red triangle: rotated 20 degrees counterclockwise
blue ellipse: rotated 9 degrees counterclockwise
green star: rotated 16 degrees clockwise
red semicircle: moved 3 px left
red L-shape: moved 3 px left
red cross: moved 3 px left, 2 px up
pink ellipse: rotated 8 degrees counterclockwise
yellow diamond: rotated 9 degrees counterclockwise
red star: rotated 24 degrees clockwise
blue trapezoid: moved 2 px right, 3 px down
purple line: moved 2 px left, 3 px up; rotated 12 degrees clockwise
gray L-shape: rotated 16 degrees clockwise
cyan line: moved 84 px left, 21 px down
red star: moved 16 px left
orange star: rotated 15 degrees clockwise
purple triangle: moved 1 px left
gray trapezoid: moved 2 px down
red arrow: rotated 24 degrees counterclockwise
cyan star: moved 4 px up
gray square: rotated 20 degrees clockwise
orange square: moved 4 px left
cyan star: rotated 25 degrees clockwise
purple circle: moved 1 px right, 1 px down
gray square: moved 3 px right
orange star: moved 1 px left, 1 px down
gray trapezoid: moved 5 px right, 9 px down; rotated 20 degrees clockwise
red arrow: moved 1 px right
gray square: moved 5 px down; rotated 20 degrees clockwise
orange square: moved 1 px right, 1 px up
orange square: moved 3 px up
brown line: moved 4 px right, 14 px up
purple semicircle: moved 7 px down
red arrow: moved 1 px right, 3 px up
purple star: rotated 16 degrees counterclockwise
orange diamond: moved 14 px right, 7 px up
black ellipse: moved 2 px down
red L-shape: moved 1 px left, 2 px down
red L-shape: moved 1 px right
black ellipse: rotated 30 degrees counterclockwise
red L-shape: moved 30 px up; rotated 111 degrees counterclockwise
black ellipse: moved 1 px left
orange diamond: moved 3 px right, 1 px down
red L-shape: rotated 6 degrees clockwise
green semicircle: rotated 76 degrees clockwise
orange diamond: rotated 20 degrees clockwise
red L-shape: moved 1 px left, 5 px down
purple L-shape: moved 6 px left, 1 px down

WHAT THIS TASK INVOLVES =>
Update the records by replacing "counterclockwise" with "anticlockwise" throughout and keeping everything else the same.

COMPLETE OUTPUT =>
red triangle: rotated 20 degrees anticlockwise
blue ellipse: rotated 9 degrees anticlockwise
green star: rotated 16 degrees clockwise
red semicircle: moved 3 px left
red L-shape: moved 3 px left
red cross: moved 3 px left, 2 px up
pink ellipse: rotated 8 degrees anticlockwise
yellow diamond: rotated 9 degrees anticlockwise
red star: rotated 24 degrees clockwise
blue trapezoid: moved 2 px right, 3 px down
purple line: moved 2 px left, 3 px up; rotated 12 degrees clockwise
gray L-shape: rotated 16 degrees clockwise
cyan line: moved 84 px left, 21 px down
red star: moved 16 px left
orange star: rotated 15 degrees clockwise
purple triangle: moved 1 px left
gray trapezoid: moved 2 px down
red arrow: rotated 24 degrees anticlockwise
cyan star: moved 4 px up
gray square: rotated 20 degrees clockwise
orange square: moved 4 px left
cyan star: rotated 25 degrees clockwise
purple circle: moved 1 px right, 1 px down
gray square: moved 3 px right
orange star: moved 1 px left, 1 px down
gray trapezoid: moved 5 px right, 9 px down; rotated 20 degrees clockwise
red arrow: moved 1 px right
gray square: moved 5 px down; rotated 20 degrees clockwise
orange square: moved 1 px right, 1 px up
orange square: moved 3 px up
brown line: moved 4 px right, 14 px up
purple semicircle: moved 7 px down
red arrow: moved 1 px right, 3 px up
purple star: rotated 16 degrees anticlockwise
orange diamond: moved 14 px right, 7 px up
black ellipse: moved 2 px down
red L-shape: moved 1 px left, 2 px down
red L-shape: moved 1 px right
black ellipse: rotated 30 degrees anticlockwise
red L-shape: moved 30 px up; rotated 111 degrees anticlockwise
black ellipse: moved 1 px left
orange diamond: moved 3 px right, 1 px down
red L-shape: rotated 6 degrees clockwise
green semicircle: rotated 76 degrees clockwise
orange diamond: rotated 20 degrees clockwise
red L-shape: moved 1 px left, 5 px down
purple L-shape: moved 6 px left, 1 px down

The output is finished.